[HOW TO COMPLETE THIS TASK]:
From the entries, copy every line that carries the string "none".

(PROVIDED DATA)

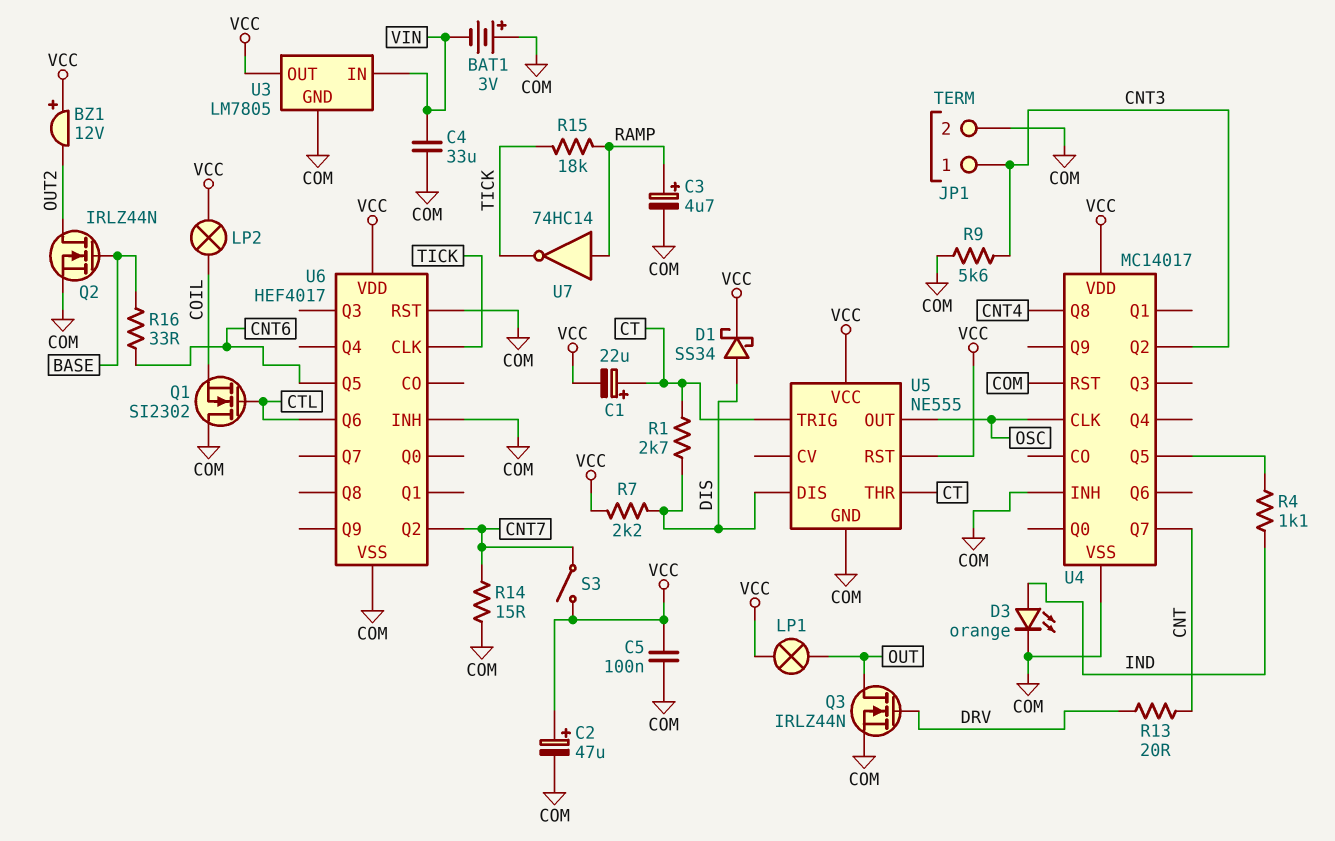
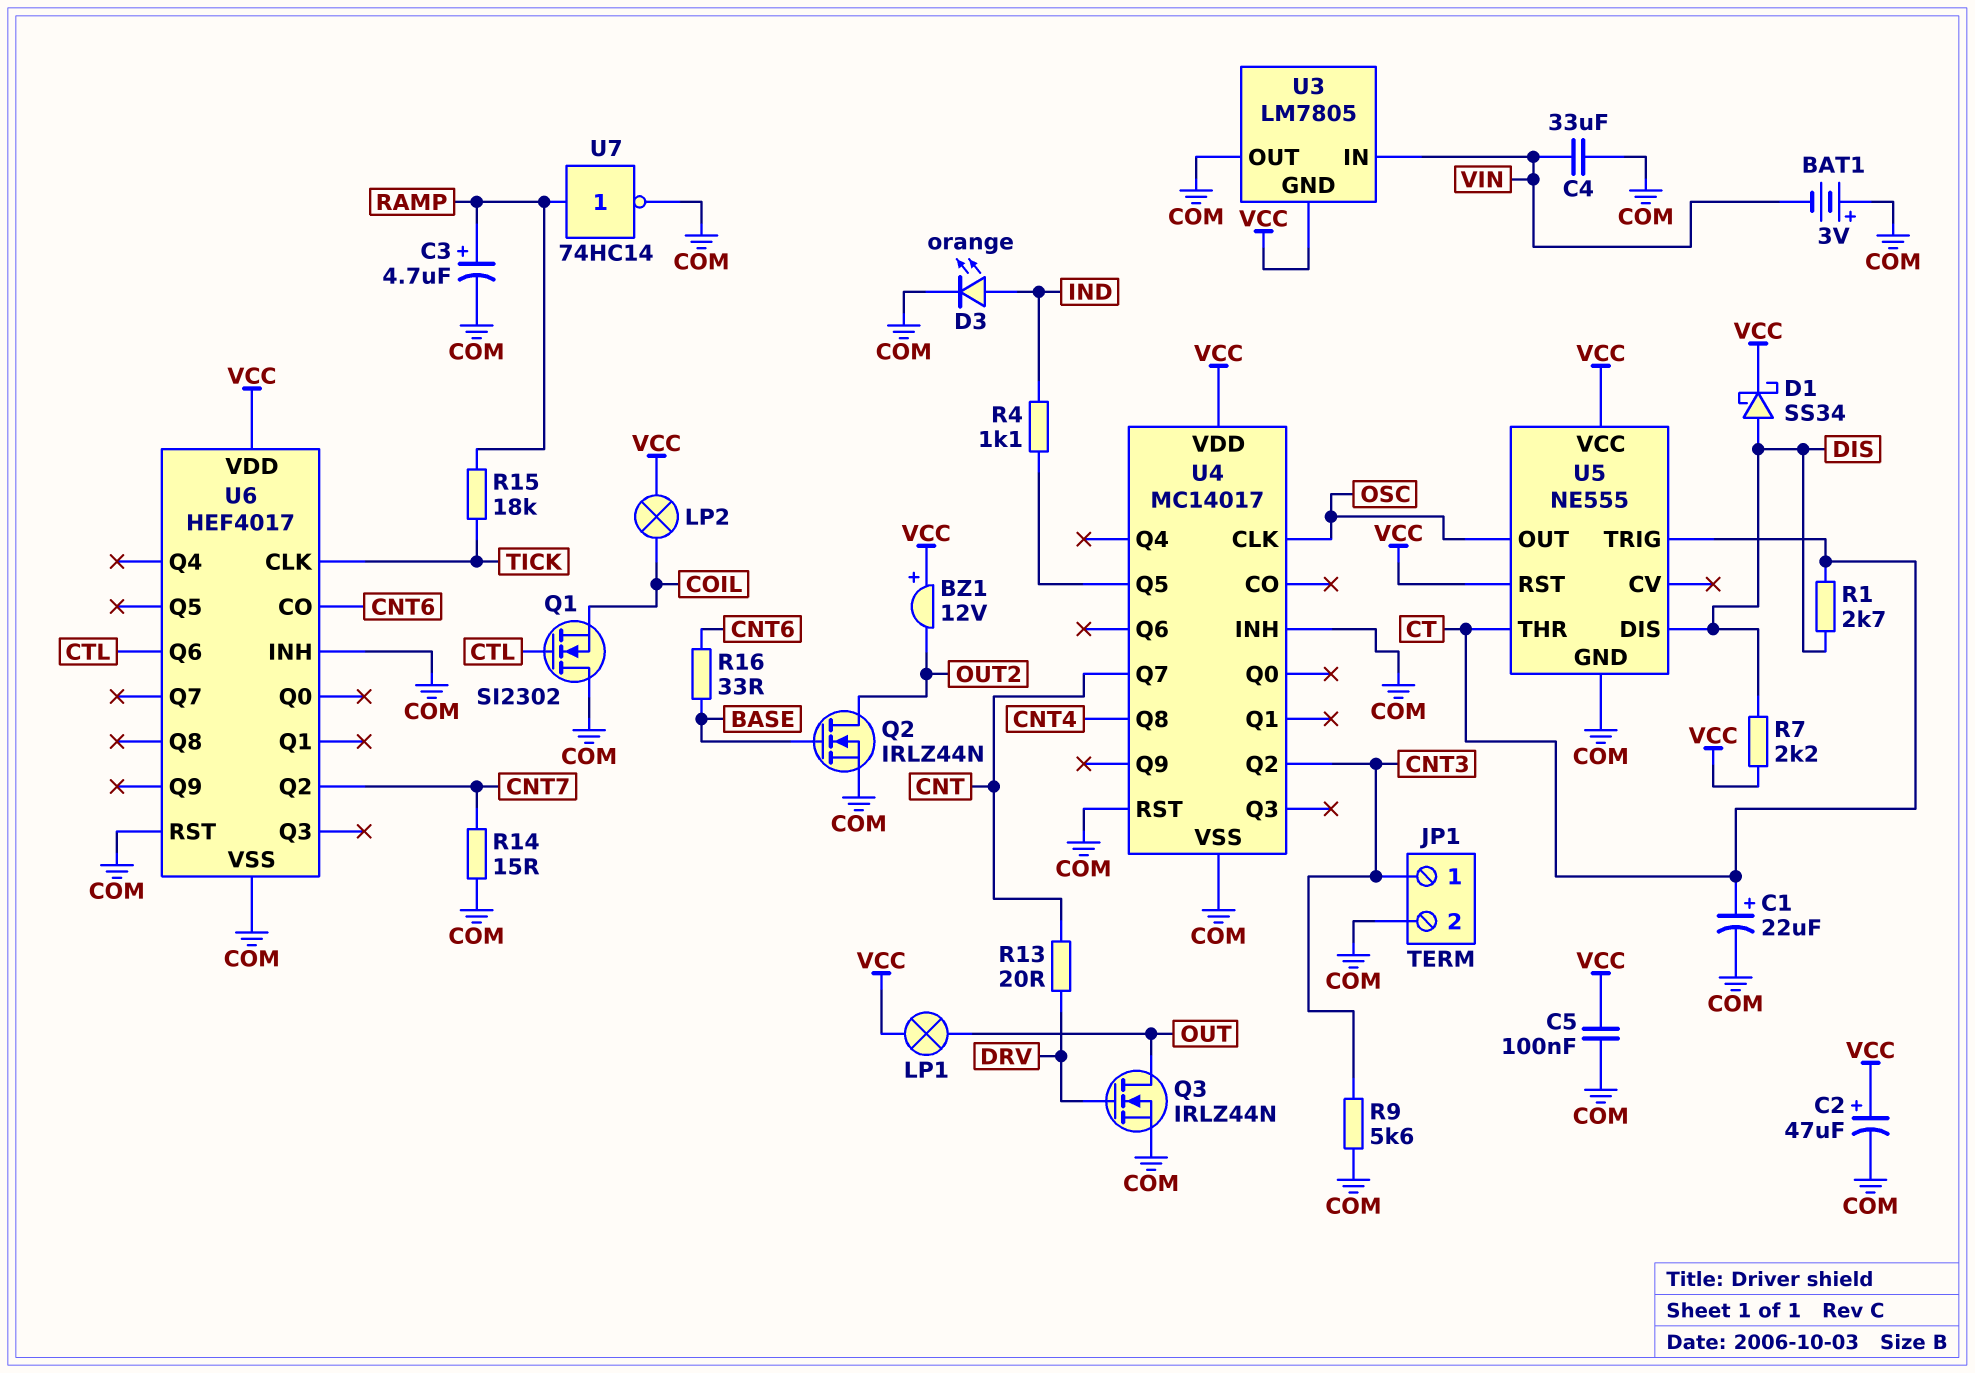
C1: 22uF (plus CT, minus VCC) -> 22uF (plus CT, minus COM)
S3: switch (CNT7, VCC) -> none
U3 pin GND: COM -> VCC
U3 pin OUT: VCC -> COM
U6 pin CO: none -> CNT6
U6 pin Q5: CNT6 -> none
U7: NOT 74HC14 (in RAMP, out TICK) -> NOT 74HC14 (in RAMP, out COM)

(End PROVIDED DATA)

[RESPONSE BELOW]:
S3: switch (CNT7, VCC) -> none
U6 pin CO: none -> CNT6
U6 pin Q5: CNT6 -> none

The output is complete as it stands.